**Exercise task**
Copy back the material word for word, from its first line down to the line that contains "Gia: 9:49 -> 8:58", including both of those lines.

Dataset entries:
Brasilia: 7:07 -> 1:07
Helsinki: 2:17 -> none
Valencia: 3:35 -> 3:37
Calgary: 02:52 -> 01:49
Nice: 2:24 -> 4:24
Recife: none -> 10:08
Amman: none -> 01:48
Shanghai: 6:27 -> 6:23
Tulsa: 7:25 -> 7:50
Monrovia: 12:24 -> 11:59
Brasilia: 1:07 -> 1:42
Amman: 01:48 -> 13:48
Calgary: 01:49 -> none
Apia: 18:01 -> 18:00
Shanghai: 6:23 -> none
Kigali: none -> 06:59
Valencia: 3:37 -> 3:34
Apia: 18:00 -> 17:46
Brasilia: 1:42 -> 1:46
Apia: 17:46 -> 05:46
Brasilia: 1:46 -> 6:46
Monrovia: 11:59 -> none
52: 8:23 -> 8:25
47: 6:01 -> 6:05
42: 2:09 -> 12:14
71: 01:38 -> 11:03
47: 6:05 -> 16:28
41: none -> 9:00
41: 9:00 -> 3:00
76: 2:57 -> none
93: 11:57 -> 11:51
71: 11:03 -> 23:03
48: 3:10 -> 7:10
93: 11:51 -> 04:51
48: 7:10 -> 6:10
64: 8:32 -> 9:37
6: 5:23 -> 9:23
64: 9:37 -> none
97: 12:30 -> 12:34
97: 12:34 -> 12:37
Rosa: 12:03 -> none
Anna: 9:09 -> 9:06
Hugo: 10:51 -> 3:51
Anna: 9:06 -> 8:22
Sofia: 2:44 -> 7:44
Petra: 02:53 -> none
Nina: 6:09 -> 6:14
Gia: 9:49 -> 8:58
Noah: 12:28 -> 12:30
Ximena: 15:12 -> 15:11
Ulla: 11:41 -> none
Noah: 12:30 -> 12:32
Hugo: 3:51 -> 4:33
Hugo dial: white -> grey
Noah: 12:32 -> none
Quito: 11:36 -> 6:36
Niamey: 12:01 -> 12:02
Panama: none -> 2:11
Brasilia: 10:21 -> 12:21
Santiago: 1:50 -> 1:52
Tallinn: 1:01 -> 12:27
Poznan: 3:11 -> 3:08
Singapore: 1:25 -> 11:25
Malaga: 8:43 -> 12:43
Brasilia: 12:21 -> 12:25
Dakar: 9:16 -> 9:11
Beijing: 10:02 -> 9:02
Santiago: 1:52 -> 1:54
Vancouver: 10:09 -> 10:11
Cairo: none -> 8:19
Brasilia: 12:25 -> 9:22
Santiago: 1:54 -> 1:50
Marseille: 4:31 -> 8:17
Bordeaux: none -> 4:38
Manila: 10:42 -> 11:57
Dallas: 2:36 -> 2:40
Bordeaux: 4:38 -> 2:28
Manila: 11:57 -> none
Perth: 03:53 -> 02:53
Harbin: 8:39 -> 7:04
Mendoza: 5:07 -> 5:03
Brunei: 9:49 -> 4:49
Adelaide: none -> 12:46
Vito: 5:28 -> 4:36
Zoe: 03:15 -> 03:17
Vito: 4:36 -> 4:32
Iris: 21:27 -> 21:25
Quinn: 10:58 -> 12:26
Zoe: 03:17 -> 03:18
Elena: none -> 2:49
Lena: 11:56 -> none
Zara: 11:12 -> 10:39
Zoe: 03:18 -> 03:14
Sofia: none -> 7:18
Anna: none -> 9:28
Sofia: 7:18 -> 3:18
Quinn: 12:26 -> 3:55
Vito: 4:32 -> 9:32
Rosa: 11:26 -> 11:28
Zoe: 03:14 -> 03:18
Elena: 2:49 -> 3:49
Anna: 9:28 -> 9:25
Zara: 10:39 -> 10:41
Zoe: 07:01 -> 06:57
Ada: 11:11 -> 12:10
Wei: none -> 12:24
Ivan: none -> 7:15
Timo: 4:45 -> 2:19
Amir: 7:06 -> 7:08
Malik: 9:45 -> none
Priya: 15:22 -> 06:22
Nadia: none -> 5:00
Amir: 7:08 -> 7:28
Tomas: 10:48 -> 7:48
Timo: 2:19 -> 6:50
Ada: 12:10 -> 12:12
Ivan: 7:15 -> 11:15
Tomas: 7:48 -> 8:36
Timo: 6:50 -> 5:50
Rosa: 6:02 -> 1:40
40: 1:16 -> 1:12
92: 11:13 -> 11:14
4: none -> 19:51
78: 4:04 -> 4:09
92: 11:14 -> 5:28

**Correct result**
Brasilia: 7:07 -> 1:07
Helsinki: 2:17 -> none
Valencia: 3:35 -> 3:37
Calgary: 02:52 -> 01:49
Nice: 2:24 -> 4:24
Recife: none -> 10:08
Amman: none -> 01:48
Shanghai: 6:27 -> 6:23
Tulsa: 7:25 -> 7:50
Monrovia: 12:24 -> 11:59
Brasilia: 1:07 -> 1:42
Amman: 01:48 -> 13:48
Calgary: 01:49 -> none
Apia: 18:01 -> 18:00
Shanghai: 6:23 -> none
Kigali: none -> 06:59
Valencia: 3:37 -> 3:34
Apia: 18:00 -> 17:46
Brasilia: 1:42 -> 1:46
Apia: 17:46 -> 05:46
Brasilia: 1:46 -> 6:46
Monrovia: 11:59 -> none
52: 8:23 -> 8:25
47: 6:01 -> 6:05
42: 2:09 -> 12:14
71: 01:38 -> 11:03
47: 6:05 -> 16:28
41: none -> 9:00
41: 9:00 -> 3:00
76: 2:57 -> none
93: 11:57 -> 11:51
71: 11:03 -> 23:03
48: 3:10 -> 7:10
93: 11:51 -> 04:51
48: 7:10 -> 6:10
64: 8:32 -> 9:37
6: 5:23 -> 9:23
64: 9:37 -> none
97: 12:30 -> 12:34
97: 12:34 -> 12:37
Rosa: 12:03 -> none
Anna: 9:09 -> 9:06
Hugo: 10:51 -> 3:51
Anna: 9:06 -> 8:22
Sofia: 2:44 -> 7:44
Petra: 02:53 -> none
Nina: 6:09 -> 6:14
Gia: 9:49 -> 8:58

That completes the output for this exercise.